• [AIM OF THE TASK]:
Reproduce, from the lines below, exactly the stretch that begins at the line containing "gray line: (35, 68) -> (78, 49), moved" and ends at the line containing "white trapezoid: (244, 27)", both included.

• [RECORDED DATA]:

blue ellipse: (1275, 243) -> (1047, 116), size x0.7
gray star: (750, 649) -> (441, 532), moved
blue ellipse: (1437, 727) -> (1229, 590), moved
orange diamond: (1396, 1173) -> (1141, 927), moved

---

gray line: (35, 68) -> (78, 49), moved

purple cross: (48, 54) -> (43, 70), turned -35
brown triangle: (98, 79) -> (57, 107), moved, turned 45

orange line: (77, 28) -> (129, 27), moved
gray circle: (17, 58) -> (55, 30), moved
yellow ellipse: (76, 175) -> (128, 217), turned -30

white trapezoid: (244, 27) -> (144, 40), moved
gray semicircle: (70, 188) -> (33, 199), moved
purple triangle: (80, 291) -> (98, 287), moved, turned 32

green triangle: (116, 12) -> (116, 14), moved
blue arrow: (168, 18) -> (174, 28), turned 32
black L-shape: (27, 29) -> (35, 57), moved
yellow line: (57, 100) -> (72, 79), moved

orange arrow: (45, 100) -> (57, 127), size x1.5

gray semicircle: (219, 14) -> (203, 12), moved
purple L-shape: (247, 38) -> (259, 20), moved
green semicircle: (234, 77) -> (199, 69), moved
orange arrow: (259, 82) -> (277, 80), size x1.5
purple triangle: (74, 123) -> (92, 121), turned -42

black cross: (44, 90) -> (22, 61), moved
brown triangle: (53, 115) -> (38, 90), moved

--

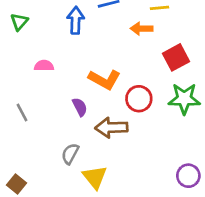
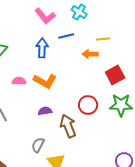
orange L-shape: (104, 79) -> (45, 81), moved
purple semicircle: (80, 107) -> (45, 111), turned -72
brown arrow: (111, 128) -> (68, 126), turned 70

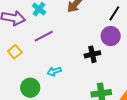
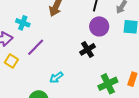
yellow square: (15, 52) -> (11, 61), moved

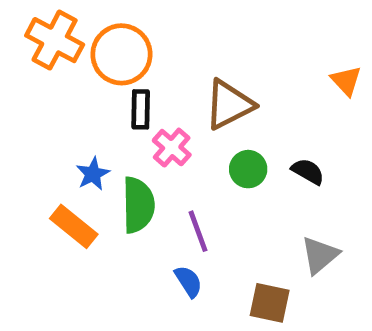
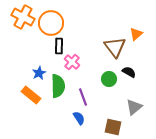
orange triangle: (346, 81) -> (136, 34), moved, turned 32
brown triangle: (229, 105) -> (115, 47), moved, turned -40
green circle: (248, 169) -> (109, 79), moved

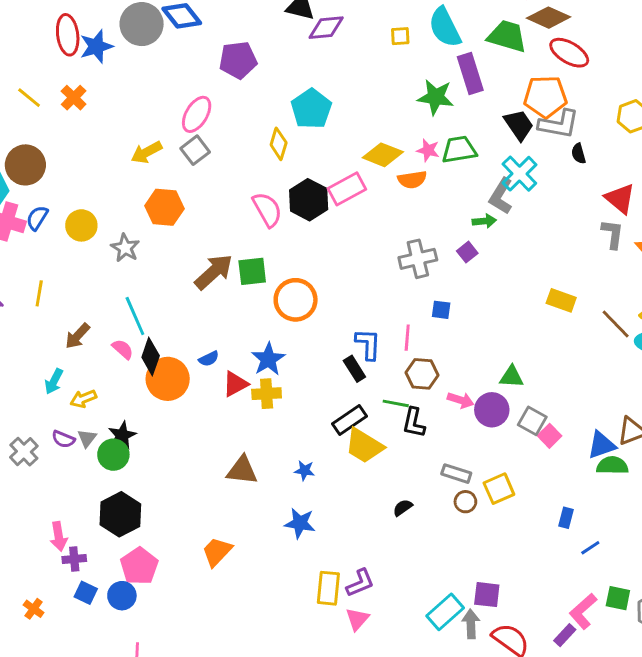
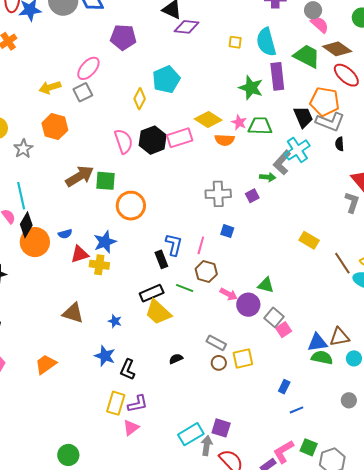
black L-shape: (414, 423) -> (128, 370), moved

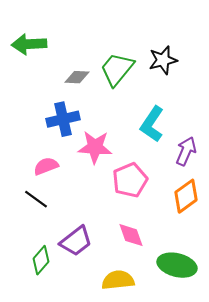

• [OUTPUT]:
gray line: (35, 68) -> (78, 49), moved

purple cross: (48, 54) -> (43, 70), turned -35
brown triangle: (98, 79) -> (57, 107), moved, turned 45

orange line: (77, 28) -> (129, 27), moved
gray circle: (17, 58) -> (55, 30), moved
yellow ellipse: (76, 175) -> (128, 217), turned -30

white trapezoid: (244, 27) -> (144, 40), moved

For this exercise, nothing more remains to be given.